Records from a dataset:
-- -- --

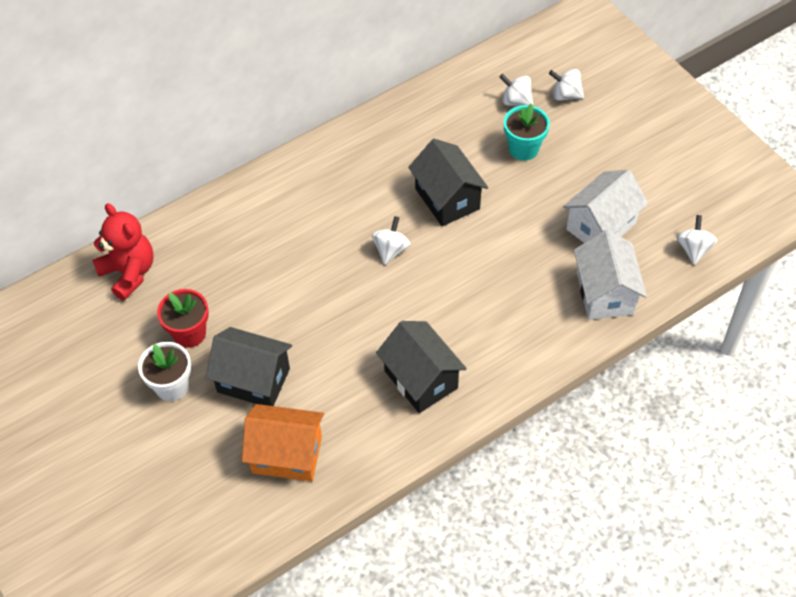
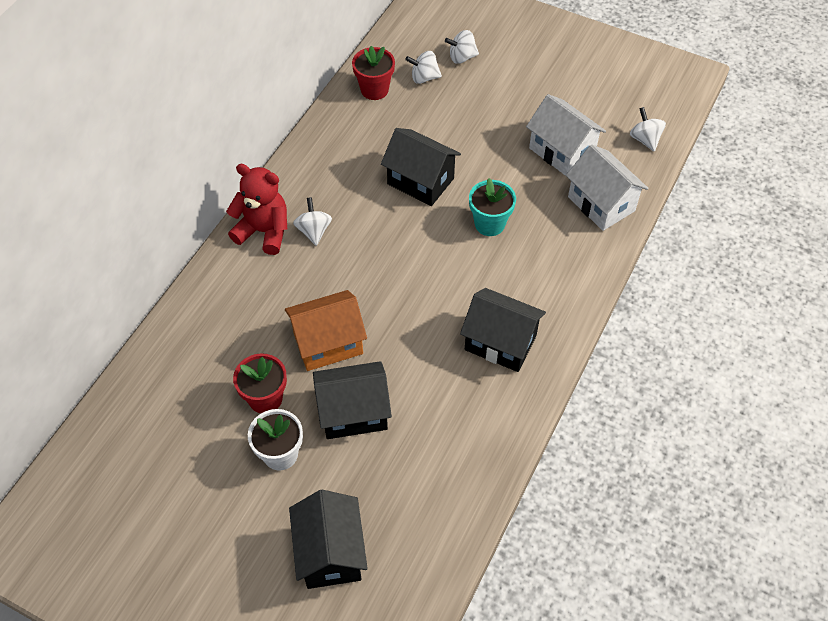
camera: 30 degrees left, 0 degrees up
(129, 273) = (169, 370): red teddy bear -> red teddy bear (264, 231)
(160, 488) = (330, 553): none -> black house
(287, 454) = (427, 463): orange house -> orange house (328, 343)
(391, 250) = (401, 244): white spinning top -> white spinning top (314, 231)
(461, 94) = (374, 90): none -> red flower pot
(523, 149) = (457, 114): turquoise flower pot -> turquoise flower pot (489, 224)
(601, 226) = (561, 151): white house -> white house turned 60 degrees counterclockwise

-- -- --

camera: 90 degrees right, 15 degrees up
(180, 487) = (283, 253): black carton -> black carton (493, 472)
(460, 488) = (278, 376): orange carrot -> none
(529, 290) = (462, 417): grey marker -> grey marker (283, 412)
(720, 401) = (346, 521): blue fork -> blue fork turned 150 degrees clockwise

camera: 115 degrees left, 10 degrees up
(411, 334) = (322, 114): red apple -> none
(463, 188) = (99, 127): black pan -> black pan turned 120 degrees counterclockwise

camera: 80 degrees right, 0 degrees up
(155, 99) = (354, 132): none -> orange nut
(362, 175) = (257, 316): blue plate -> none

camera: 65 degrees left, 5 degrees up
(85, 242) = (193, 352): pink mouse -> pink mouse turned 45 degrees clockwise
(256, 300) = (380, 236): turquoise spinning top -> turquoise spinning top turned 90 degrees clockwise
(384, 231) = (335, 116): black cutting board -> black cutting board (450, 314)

-- -- --

§ TASK DIRECTIONS: For every line of the records that has the word "degrees" in it, make a copy.

§ OUTPUT BELOW:
camera: 30 degrees left, 0 degrees up
(601, 226) = (561, 151): white house -> white house turned 60 degrees counterclockwise
camera: 90 degrees right, 15 degrees up
(720, 401) = (346, 521): blue fork -> blue fork turned 150 degrees clockwise
camera: 115 degrees left, 10 degrees up
(463, 188) = (99, 127): black pan -> black pan turned 120 degrees counterclockwise
camera: 80 degrees right, 0 degrees up
camera: 65 degrees left, 5 degrees up
(85, 242) = (193, 352): pink mouse -> pink mouse turned 45 degrees clockwise
(256, 300) = (380, 236): turquoise spinning top -> turquoise spinning top turned 90 degrees clockwise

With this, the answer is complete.